◆ Information shown
Segment Open

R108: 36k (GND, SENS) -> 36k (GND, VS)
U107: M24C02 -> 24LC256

Segment Closed
Segment Open

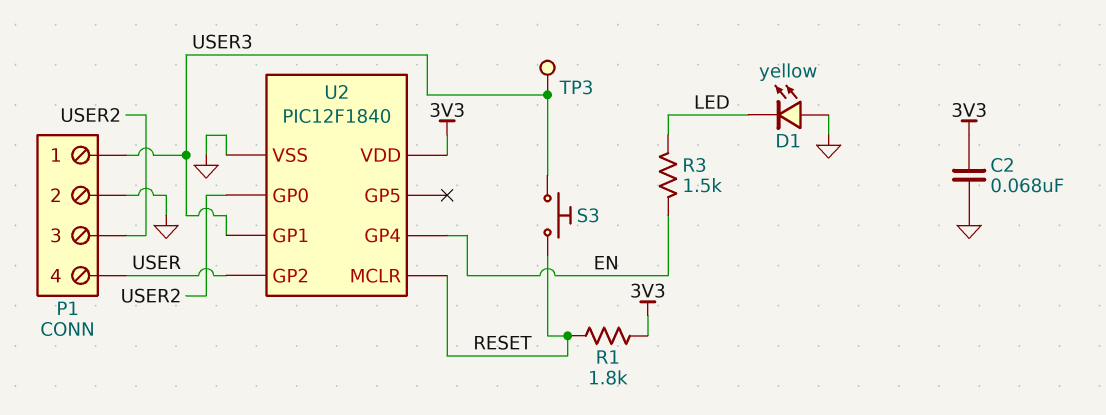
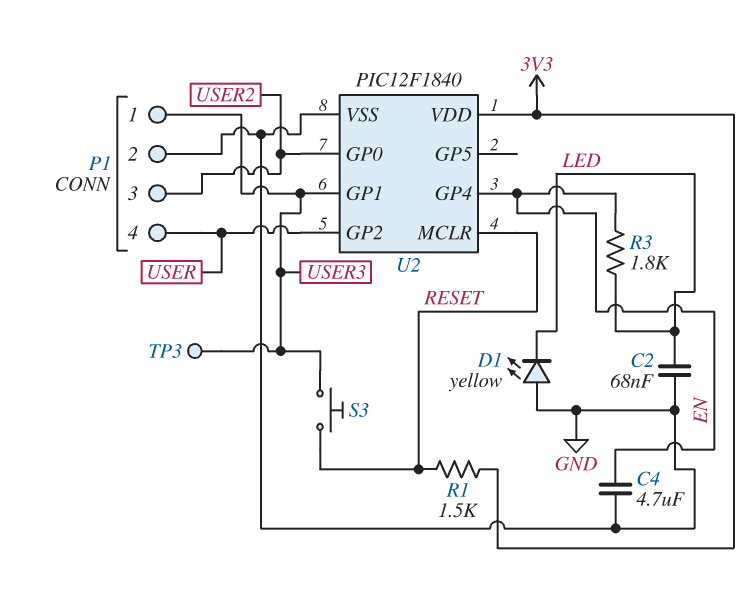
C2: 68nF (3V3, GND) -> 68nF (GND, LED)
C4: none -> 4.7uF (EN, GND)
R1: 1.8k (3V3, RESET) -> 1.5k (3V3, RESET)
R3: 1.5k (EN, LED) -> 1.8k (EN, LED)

Segment Closed
Segment Open

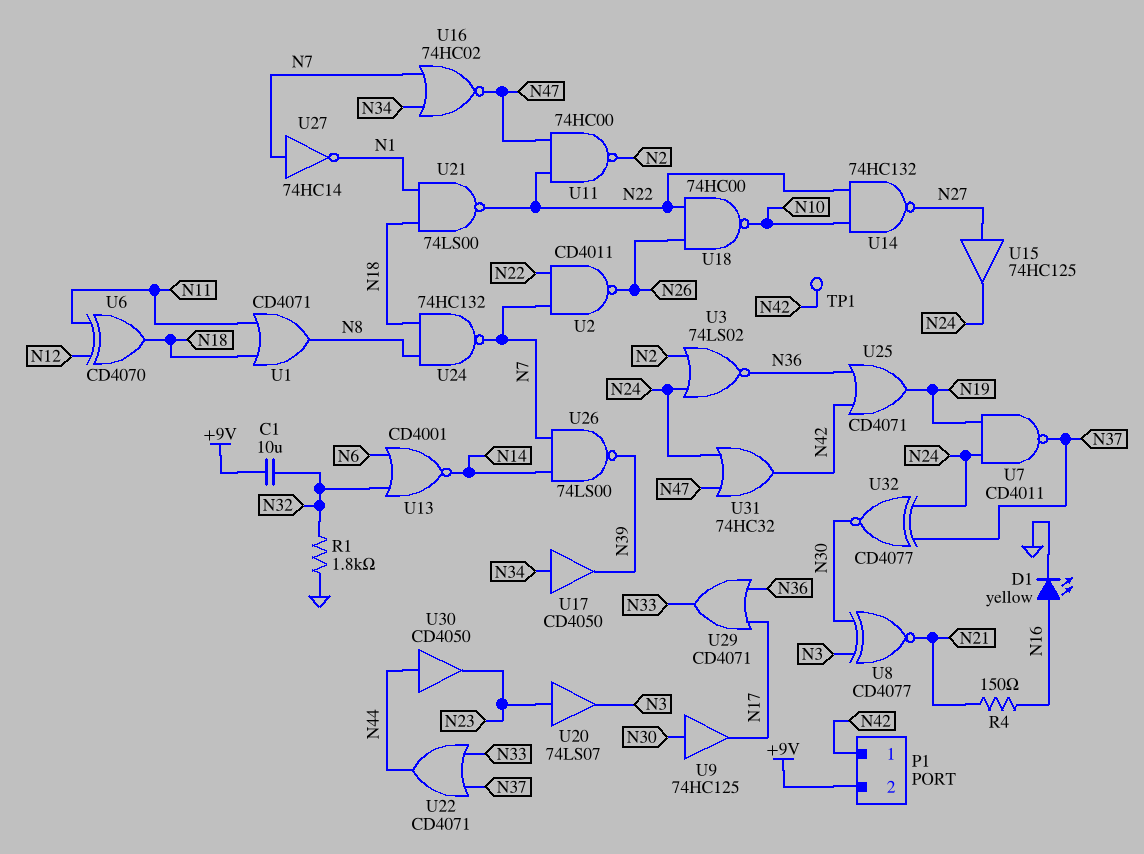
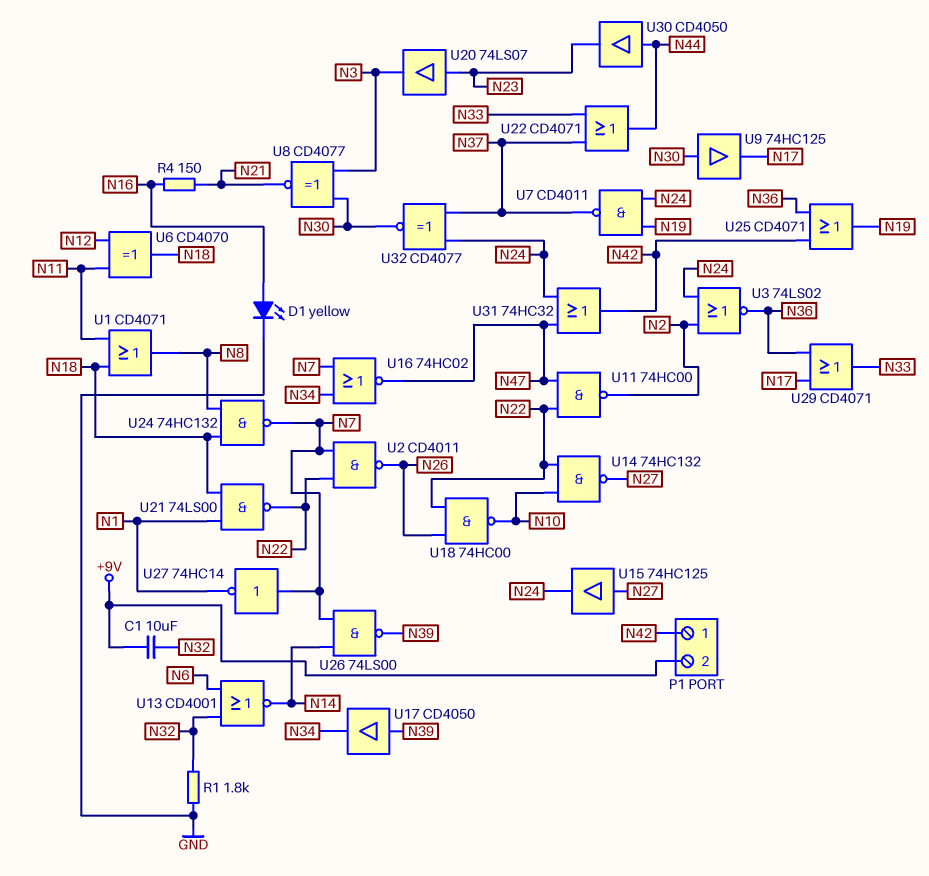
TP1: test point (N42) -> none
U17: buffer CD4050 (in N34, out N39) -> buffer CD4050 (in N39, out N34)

Segment Closed

◆ Exercise instructions
Within the data above, the lines from the one with "TP1: test point (N42) -> none" to the one with "U17: buffer CD4050" must be repeated exactly; no other line belongs in the answer.

◆ Answer space
TP1: test point (N42) -> none
U17: buffer CD4050 (in N34, out N39) -> buffer CD4050 (in N39, out N34)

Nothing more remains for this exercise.